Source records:
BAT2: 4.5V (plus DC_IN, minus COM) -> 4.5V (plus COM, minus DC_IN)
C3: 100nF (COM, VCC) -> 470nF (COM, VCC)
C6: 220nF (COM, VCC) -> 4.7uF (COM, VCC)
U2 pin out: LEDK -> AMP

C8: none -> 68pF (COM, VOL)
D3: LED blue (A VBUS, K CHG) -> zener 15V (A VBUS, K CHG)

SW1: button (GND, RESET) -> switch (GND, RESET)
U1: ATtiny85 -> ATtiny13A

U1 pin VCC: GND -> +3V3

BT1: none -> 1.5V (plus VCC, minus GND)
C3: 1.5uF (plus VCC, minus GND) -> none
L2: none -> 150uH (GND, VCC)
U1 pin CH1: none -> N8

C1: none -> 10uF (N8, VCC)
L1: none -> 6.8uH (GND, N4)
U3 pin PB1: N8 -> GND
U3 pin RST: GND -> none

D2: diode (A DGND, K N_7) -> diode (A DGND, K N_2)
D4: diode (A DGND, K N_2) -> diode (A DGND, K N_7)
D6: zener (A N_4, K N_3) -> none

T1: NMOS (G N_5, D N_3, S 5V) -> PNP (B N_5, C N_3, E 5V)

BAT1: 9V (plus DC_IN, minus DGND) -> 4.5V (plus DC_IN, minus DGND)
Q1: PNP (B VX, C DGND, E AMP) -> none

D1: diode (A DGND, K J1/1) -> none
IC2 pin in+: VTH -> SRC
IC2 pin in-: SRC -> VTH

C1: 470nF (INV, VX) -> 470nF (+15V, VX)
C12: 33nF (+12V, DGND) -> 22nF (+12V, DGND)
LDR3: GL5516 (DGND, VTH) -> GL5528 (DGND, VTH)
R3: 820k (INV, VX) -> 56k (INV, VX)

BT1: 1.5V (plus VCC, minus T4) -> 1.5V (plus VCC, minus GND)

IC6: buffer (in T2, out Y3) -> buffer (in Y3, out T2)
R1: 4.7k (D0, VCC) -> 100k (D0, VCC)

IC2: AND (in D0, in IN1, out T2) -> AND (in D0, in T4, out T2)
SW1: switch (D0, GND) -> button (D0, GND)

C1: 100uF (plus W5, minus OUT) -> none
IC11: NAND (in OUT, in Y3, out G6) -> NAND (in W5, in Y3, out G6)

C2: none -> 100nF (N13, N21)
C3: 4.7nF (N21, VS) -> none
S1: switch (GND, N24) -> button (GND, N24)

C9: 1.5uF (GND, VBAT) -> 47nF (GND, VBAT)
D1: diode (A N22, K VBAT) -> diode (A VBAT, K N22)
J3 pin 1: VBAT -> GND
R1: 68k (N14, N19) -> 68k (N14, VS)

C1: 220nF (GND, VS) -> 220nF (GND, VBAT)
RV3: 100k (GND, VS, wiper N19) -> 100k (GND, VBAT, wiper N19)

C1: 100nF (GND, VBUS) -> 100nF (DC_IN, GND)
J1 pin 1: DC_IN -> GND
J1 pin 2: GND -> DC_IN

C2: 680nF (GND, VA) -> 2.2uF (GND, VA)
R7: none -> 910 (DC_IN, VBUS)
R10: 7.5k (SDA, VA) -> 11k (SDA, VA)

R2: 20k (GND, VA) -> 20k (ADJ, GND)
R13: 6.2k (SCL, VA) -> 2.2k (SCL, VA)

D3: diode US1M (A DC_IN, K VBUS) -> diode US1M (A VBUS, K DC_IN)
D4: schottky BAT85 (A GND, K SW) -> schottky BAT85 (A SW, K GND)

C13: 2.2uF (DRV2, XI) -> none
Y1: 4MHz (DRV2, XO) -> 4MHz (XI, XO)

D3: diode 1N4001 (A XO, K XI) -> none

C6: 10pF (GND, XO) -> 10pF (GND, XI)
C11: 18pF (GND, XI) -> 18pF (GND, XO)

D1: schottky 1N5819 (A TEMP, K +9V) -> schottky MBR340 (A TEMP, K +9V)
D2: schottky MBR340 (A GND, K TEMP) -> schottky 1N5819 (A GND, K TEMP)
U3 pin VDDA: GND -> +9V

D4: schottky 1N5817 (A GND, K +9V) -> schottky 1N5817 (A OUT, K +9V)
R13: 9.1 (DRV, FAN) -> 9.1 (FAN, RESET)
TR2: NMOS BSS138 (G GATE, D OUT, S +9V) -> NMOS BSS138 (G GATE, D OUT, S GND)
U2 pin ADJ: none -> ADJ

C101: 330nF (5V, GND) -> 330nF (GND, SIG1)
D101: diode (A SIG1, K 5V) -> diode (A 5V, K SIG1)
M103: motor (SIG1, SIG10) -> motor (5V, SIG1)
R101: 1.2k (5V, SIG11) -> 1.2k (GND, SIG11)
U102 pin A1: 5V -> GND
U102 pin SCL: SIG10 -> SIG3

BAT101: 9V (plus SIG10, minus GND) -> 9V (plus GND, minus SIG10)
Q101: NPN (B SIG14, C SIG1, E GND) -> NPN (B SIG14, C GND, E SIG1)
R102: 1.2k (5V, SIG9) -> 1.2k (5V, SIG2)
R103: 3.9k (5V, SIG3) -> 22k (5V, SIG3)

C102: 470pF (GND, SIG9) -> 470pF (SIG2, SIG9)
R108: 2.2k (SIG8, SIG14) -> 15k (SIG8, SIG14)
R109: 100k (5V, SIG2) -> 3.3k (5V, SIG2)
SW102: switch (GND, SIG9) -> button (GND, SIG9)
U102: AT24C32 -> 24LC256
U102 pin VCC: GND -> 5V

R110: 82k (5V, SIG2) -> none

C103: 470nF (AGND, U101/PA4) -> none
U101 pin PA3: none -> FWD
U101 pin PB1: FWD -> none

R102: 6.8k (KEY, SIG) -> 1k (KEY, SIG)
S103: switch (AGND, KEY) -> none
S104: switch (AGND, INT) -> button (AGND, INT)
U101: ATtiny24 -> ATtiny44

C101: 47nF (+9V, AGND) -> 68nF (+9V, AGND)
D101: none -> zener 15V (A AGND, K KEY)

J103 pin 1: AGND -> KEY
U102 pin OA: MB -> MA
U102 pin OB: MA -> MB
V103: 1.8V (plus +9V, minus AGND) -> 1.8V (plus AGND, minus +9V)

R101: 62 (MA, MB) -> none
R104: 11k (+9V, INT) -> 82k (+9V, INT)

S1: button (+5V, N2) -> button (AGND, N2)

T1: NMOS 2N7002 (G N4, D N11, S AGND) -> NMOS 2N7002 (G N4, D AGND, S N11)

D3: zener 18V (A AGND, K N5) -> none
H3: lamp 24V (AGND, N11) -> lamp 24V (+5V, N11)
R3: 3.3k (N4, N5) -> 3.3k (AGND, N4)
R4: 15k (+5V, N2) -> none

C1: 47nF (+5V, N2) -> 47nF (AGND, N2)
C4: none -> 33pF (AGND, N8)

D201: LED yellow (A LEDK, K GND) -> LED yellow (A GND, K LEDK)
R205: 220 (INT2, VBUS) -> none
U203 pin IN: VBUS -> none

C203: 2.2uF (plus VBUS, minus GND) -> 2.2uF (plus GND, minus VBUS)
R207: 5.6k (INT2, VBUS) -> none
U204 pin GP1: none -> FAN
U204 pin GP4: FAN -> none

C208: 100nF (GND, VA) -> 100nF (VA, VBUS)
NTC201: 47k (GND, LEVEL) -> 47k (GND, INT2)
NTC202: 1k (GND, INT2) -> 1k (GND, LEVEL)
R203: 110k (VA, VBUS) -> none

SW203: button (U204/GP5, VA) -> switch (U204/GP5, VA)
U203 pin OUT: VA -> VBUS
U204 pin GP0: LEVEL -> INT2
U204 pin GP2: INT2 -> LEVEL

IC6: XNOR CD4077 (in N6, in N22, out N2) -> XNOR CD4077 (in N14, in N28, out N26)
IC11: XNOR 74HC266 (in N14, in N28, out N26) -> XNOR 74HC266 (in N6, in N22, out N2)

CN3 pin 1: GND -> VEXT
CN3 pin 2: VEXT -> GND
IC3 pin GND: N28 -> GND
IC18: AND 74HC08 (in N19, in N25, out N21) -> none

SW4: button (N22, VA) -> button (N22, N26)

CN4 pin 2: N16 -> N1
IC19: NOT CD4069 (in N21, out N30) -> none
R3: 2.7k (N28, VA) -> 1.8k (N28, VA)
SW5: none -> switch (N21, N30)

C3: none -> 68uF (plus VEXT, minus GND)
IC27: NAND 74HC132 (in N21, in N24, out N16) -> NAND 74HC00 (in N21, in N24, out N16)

● **AIM OF THE TASK**: Starting at the line above that holds "D6: zener (A N_4, K N_3) -> none" and ending at the line that holds "IC2 pin in-: SRC -> VTH", transcribe each line exactly and include no other lines.

● **RESULT OF THE TASK**:
D6: zener (A N_4, K N_3) -> none

T1: NMOS (G N_5, D N_3, S 5V) -> PNP (B N_5, C N_3, E 5V)

BAT1: 9V (plus DC_IN, minus DGND) -> 4.5V (plus DC_IN, minus DGND)
Q1: PNP (B VX, C DGND, E AMP) -> none

D1: diode (A DGND, K J1/1) -> none
IC2 pin in+: VTH -> SRC
IC2 pin in-: SRC -> VTH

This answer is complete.